• [WHAT IS BEING ASKED]
Within the entries below, the lines from the one with "U8: OR 74LS32" through the one with "R205: 8.2k (AGND, VMID) -> 8.2k (VDD, VTH)" are to be set down exactly, both ends kept.
..........
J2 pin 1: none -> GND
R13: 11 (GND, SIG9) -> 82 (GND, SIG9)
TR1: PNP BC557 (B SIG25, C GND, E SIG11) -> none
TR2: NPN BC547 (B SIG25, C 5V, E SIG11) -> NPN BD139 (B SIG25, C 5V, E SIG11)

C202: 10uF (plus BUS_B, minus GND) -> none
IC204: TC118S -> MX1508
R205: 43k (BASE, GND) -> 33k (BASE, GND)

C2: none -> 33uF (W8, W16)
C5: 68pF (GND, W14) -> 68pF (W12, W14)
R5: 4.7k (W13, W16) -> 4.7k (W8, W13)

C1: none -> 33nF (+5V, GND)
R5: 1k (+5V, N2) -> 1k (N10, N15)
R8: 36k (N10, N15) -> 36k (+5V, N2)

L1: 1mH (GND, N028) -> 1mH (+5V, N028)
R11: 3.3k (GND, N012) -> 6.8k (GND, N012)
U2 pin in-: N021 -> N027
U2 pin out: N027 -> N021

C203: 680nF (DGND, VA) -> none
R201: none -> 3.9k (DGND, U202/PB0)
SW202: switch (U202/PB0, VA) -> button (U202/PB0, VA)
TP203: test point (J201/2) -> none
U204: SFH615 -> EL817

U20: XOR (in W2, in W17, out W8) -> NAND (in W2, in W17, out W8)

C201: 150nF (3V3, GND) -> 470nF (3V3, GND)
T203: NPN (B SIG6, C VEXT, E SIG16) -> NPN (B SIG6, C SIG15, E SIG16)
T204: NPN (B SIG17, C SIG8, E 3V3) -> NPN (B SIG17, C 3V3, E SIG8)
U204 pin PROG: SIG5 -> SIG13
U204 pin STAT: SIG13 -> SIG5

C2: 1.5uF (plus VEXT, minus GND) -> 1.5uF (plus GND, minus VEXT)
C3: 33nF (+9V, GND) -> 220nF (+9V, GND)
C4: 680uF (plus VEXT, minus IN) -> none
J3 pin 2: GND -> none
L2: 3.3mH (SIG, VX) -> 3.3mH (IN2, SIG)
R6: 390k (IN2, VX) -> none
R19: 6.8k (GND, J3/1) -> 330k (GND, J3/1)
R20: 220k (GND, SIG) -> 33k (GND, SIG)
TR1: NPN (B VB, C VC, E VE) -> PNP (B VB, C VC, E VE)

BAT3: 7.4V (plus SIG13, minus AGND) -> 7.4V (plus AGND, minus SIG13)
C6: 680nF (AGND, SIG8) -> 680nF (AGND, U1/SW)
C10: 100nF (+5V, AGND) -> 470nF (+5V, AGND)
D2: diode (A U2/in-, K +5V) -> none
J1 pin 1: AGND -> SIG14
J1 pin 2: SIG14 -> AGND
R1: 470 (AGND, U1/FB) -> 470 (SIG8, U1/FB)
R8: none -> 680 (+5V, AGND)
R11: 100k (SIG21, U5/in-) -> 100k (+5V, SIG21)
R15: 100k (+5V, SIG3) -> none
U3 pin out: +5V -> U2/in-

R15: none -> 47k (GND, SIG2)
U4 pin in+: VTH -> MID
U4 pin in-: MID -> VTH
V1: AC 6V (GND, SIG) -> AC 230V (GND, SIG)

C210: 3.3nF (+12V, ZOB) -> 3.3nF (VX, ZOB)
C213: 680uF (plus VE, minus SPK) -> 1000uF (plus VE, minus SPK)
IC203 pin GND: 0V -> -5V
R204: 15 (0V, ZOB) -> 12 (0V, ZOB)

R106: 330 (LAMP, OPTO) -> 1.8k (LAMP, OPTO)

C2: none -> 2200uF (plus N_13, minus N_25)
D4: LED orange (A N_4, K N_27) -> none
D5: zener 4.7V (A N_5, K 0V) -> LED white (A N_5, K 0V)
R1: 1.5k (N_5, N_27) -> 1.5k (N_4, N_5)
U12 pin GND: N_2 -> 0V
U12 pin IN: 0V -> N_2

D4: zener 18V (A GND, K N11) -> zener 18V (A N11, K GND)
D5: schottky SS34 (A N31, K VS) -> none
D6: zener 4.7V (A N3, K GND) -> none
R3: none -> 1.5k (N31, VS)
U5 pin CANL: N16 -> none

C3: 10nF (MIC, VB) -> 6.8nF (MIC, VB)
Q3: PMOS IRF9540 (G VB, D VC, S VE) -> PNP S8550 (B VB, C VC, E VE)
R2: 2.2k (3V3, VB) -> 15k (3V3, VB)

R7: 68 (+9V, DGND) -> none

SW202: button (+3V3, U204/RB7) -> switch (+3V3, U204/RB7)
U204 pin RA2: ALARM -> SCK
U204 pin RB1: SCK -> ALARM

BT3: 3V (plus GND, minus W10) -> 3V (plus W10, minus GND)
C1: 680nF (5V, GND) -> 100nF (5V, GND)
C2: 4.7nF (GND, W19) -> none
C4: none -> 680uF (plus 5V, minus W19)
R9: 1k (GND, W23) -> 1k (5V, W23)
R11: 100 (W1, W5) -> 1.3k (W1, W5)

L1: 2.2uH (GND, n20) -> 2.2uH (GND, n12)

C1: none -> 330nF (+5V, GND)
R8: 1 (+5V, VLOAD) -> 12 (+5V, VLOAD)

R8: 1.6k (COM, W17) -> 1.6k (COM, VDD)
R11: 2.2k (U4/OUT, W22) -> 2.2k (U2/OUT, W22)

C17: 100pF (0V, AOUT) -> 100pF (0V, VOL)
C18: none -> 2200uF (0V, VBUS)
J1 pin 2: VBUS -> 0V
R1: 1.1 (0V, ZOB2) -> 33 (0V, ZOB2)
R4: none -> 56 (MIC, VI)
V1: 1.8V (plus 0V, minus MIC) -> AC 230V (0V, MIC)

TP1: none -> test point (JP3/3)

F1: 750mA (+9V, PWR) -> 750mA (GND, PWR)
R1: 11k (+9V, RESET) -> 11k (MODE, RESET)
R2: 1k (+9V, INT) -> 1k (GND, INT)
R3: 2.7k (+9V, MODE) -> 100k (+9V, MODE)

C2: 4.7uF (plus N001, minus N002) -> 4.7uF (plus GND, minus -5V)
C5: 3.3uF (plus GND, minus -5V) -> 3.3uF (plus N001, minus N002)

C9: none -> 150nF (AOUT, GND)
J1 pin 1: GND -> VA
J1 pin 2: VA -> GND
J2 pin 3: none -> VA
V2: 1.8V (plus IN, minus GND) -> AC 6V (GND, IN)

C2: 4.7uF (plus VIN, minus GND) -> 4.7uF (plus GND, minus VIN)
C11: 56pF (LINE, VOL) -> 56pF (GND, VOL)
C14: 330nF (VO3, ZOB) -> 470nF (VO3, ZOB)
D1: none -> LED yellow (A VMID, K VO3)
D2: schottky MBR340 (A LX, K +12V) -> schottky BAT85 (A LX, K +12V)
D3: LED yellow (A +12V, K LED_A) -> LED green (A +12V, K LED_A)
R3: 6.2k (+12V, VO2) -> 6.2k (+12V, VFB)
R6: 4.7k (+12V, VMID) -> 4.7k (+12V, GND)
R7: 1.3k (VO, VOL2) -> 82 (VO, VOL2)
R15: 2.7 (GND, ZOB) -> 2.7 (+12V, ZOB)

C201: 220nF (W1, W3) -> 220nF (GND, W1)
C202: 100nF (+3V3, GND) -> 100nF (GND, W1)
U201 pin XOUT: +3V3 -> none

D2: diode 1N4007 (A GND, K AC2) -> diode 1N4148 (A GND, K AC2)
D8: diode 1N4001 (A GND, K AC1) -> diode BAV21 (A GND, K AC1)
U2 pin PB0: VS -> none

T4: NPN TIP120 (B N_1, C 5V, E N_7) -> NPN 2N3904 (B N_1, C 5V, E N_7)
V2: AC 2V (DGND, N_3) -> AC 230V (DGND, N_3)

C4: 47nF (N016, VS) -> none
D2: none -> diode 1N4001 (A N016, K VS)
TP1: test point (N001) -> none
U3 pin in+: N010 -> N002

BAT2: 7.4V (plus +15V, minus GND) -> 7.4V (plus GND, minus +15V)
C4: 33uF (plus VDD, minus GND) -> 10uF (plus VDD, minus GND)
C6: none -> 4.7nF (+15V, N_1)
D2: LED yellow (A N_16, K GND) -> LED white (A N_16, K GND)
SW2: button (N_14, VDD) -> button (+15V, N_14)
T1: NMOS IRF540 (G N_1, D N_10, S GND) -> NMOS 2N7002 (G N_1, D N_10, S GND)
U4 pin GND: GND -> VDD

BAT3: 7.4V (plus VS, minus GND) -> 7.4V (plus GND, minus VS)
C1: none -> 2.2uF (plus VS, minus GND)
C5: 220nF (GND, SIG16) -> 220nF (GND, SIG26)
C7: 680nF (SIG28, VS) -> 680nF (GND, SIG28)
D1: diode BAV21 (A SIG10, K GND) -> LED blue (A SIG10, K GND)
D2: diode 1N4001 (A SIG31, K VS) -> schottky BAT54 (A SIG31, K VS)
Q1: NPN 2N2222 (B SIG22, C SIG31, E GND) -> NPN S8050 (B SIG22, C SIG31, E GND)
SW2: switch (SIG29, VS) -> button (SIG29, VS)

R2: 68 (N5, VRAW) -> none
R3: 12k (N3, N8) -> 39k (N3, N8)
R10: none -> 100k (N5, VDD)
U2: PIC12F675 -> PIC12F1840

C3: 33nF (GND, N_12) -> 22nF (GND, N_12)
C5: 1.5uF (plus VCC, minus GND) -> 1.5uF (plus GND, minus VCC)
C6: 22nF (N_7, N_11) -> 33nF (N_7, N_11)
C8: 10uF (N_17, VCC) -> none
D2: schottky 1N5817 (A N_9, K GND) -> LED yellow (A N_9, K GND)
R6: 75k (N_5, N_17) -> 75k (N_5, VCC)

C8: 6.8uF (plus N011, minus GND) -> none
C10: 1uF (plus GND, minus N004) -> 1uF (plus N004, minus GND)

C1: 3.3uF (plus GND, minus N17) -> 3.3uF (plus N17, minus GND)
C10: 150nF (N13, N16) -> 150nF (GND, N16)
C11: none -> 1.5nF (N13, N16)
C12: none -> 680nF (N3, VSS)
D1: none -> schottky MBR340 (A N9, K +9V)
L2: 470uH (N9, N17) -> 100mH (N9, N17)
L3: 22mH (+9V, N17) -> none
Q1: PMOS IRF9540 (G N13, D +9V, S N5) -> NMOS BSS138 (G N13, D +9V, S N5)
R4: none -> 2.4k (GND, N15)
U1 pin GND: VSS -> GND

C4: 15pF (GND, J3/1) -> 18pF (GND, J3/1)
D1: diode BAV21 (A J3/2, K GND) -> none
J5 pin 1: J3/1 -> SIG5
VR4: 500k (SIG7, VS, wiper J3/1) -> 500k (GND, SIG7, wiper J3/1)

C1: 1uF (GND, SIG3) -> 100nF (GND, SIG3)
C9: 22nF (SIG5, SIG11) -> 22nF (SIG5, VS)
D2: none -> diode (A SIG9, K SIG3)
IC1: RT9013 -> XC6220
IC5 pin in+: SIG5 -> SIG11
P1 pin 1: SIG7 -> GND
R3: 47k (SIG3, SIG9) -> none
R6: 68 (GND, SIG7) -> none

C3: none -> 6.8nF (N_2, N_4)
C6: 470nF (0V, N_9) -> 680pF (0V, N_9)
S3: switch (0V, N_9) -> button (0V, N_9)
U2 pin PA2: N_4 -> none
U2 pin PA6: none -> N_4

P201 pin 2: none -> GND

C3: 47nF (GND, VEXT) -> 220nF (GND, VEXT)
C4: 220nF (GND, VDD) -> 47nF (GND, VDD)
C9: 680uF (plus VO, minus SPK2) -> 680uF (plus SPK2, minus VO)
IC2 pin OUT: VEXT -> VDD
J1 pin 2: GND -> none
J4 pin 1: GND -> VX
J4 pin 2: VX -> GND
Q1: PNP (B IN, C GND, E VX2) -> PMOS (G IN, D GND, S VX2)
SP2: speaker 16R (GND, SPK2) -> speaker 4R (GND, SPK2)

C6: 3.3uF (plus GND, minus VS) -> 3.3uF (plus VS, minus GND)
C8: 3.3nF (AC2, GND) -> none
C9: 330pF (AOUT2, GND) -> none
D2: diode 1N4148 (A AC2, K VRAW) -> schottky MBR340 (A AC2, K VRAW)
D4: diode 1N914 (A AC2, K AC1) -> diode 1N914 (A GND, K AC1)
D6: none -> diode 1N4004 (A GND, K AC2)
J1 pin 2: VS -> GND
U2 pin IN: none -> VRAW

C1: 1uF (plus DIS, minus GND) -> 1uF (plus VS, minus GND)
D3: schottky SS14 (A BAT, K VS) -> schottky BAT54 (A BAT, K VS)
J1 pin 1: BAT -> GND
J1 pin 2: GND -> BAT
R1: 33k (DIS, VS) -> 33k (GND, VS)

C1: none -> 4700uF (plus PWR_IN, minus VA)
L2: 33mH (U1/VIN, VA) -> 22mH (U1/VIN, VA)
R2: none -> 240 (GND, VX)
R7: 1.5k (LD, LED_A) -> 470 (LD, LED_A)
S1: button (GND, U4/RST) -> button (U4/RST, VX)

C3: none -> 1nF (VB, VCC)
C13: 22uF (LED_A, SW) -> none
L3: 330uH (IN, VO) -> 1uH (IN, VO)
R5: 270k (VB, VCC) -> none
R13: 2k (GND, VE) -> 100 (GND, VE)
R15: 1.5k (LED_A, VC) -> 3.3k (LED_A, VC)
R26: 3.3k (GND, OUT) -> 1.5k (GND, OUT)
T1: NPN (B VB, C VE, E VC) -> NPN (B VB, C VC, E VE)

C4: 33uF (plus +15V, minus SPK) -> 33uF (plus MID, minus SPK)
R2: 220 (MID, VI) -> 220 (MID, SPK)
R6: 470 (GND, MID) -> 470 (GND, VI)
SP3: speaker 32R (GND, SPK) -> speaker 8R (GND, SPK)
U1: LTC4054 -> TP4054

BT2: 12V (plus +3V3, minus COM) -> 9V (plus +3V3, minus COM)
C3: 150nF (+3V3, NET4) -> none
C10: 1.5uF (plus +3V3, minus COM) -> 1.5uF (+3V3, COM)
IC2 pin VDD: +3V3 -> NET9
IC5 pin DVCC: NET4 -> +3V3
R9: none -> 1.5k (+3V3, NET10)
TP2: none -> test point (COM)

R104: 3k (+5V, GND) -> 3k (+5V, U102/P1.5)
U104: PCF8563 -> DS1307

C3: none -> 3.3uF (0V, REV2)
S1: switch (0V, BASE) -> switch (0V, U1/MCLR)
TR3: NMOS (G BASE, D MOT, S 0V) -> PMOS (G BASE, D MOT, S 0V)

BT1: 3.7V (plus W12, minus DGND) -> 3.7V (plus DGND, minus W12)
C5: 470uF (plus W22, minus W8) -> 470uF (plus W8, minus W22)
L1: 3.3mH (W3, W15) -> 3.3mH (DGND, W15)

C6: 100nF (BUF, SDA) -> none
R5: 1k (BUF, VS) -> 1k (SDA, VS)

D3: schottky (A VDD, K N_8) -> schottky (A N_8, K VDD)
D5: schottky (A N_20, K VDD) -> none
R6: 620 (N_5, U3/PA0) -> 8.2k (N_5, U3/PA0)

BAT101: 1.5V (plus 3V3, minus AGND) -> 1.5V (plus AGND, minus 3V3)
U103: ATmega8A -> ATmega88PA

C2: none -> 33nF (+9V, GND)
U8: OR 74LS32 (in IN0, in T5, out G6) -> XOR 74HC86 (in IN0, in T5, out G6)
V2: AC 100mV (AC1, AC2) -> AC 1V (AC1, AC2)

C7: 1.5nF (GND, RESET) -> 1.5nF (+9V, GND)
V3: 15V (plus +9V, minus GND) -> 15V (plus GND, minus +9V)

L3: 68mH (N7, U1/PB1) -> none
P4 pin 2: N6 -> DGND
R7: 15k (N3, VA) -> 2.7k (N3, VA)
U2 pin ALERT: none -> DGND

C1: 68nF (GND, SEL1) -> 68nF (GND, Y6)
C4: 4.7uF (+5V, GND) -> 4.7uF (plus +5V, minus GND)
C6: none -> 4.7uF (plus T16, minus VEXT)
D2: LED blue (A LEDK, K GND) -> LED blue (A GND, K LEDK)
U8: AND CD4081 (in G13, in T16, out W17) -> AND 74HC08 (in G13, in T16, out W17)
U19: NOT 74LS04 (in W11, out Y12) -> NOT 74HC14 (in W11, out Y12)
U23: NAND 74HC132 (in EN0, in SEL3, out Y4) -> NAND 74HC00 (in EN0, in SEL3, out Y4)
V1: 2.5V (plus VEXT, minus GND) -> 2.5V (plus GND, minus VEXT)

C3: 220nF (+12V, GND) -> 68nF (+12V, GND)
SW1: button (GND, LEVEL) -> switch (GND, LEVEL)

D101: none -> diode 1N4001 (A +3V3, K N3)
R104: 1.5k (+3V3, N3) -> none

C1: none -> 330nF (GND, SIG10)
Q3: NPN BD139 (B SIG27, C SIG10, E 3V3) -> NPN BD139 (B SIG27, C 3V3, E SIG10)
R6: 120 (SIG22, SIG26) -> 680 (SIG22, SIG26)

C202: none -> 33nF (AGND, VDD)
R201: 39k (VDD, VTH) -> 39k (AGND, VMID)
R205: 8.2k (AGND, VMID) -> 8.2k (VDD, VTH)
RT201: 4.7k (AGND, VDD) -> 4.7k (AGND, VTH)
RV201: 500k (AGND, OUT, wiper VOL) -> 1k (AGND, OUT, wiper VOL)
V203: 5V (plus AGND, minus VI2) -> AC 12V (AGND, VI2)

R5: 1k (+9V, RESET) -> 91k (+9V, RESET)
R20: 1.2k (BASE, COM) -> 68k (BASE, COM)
..........
• [ANSWER SECTION]
U8: OR 74LS32 (in IN0, in T5, out G6) -> XOR 74HC86 (in IN0, in T5, out G6)
V2: AC 100mV (AC1, AC2) -> AC 1V (AC1, AC2)

C7: 1.5nF (GND, RESET) -> 1.5nF (+9V, GND)
V3: 15V (plus +9V, minus GND) -> 15V (plus GND, minus +9V)

L3: 68mH (N7, U1/PB1) -> none
P4 pin 2: N6 -> DGND
R7: 15k (N3, VA) -> 2.7k (N3, VA)
U2 pin ALERT: none -> DGND

C1: 68nF (GND, SEL1) -> 68nF (GND, Y6)
C4: 4.7uF (+5V, GND) -> 4.7uF (plus +5V, minus GND)
C6: none -> 4.7uF (plus T16, minus VEXT)
D2: LED blue (A LEDK, K GND) -> LED blue (A GND, K LEDK)
U8: AND CD4081 (in G13, in T16, out W17) -> AND 74HC08 (in G13, in T16, out W17)
U19: NOT 74LS04 (in W11, out Y12) -> NOT 74HC14 (in W11, out Y12)
U23: NAND 74HC132 (in EN0, in SEL3, out Y4) -> NAND 74HC00 (in EN0, in SEL3, out Y4)
V1: 2.5V (plus VEXT, minus GND) -> 2.5V (plus GND, minus VEXT)

C3: 220nF (+12V, GND) -> 68nF (+12V, GND)
SW1: button (GND, LEVEL) -> switch (GND, LEVEL)

D101: none -> diode 1N4001 (A +3V3, K N3)
R104: 1.5k (+3V3, N3) -> none

C1: none -> 330nF (GND, SIG10)
Q3: NPN BD139 (B SIG27, C SIG10, E 3V3) -> NPN BD139 (B SIG27, C 3V3, E SIG10)
R6: 120 (SIG22, SIG26) -> 680 (SIG22, SIG26)

C202: none -> 33nF (AGND, VDD)
R201: 39k (VDD, VTH) -> 39k (AGND, VMID)
R205: 8.2k (AGND, VMID) -> 8.2k (VDD, VTH)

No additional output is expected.